====== Data ======
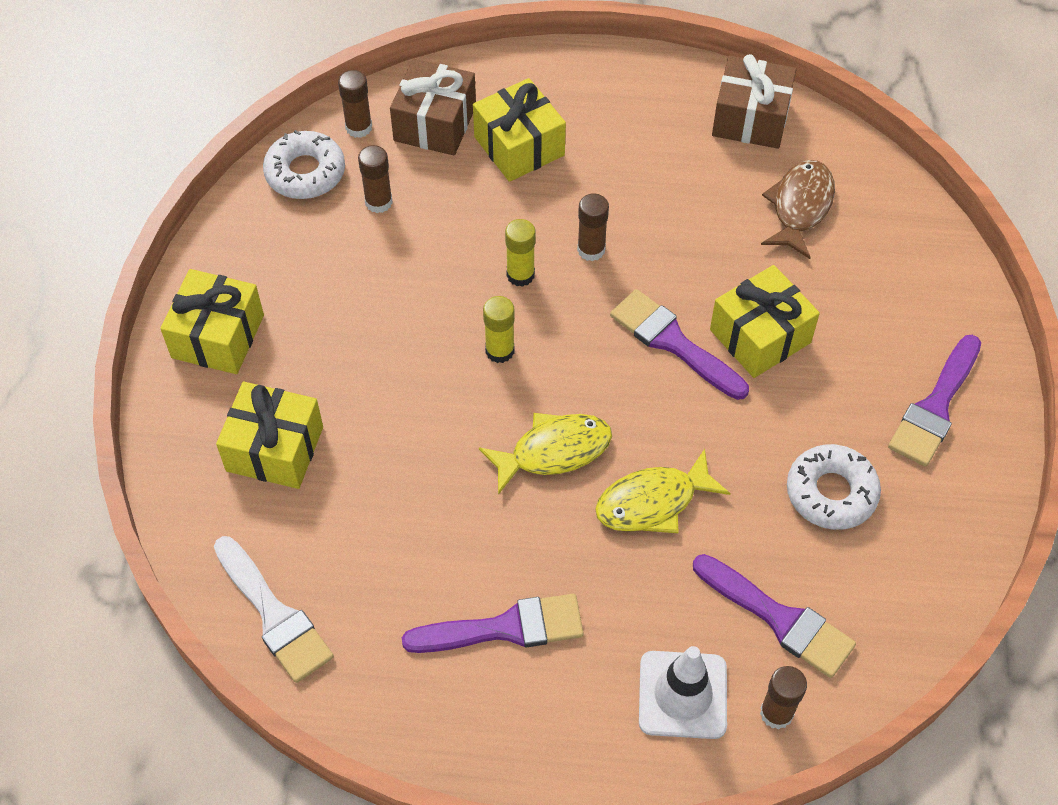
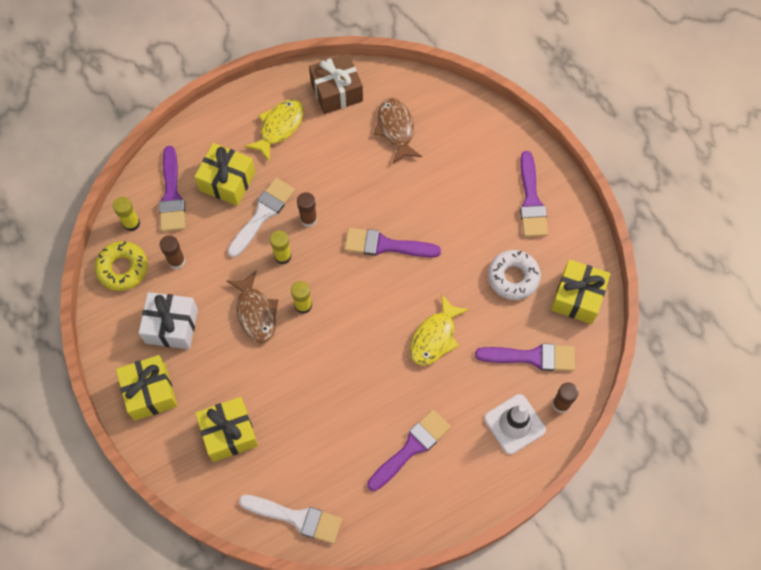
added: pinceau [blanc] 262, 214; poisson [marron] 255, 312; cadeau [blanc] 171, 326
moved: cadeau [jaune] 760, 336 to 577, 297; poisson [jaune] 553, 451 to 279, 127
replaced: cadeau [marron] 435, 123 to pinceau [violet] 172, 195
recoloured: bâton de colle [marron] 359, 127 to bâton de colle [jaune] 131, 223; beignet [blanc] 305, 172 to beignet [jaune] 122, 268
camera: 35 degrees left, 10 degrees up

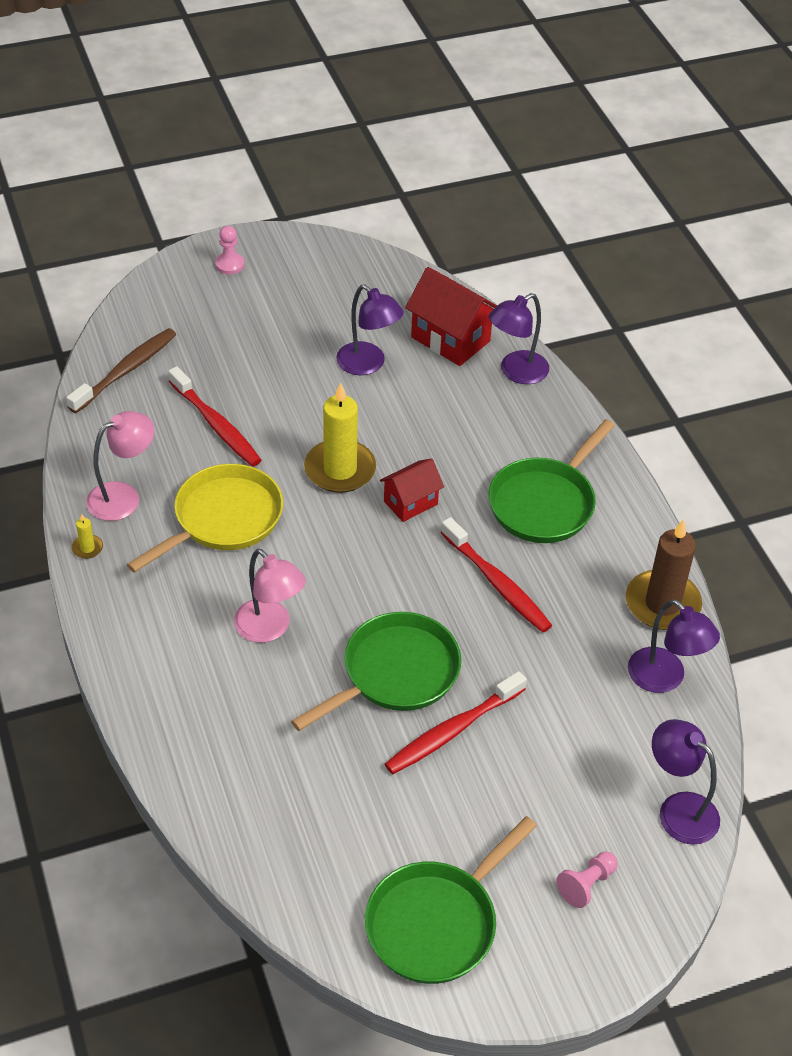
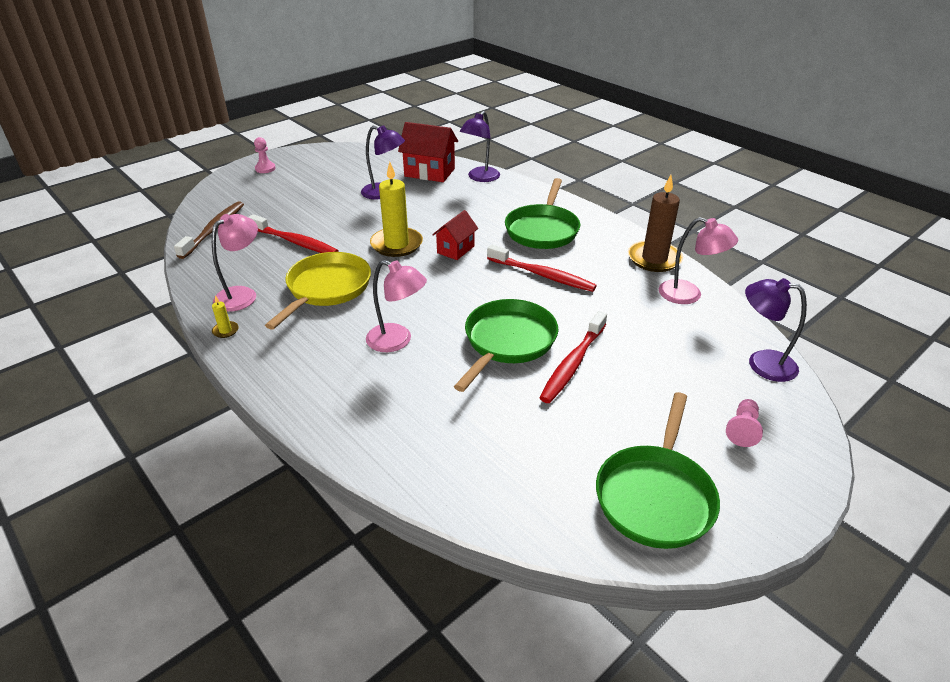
recoloured: lampe [violet] 664, 679 to lampe [rose] 688, 295
camera: 20 degrees left, 10 degrees down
======
Every record is to be restated word for word, with the pictures left out.

**Finished task**
added: pinceau [blanc] 262, 214; poisson [marron] 255, 312; cadeau [blanc] 171, 326
moved: cadeau [jaune] 760, 336 to 577, 297; poisson [jaune] 553, 451 to 279, 127
replaced: cadeau [marron] 435, 123 to pinceau [violet] 172, 195
recoloured: bâton de colle [marron] 359, 127 to bâton de colle [jaune] 131, 223; beignet [blanc] 305, 172 to beignet [jaune] 122, 268
camera: 35 degrees left, 10 degrees up

recoloured: lampe [violet] 664, 679 to lampe [rose] 688, 295
camera: 20 degrees left, 10 degrees down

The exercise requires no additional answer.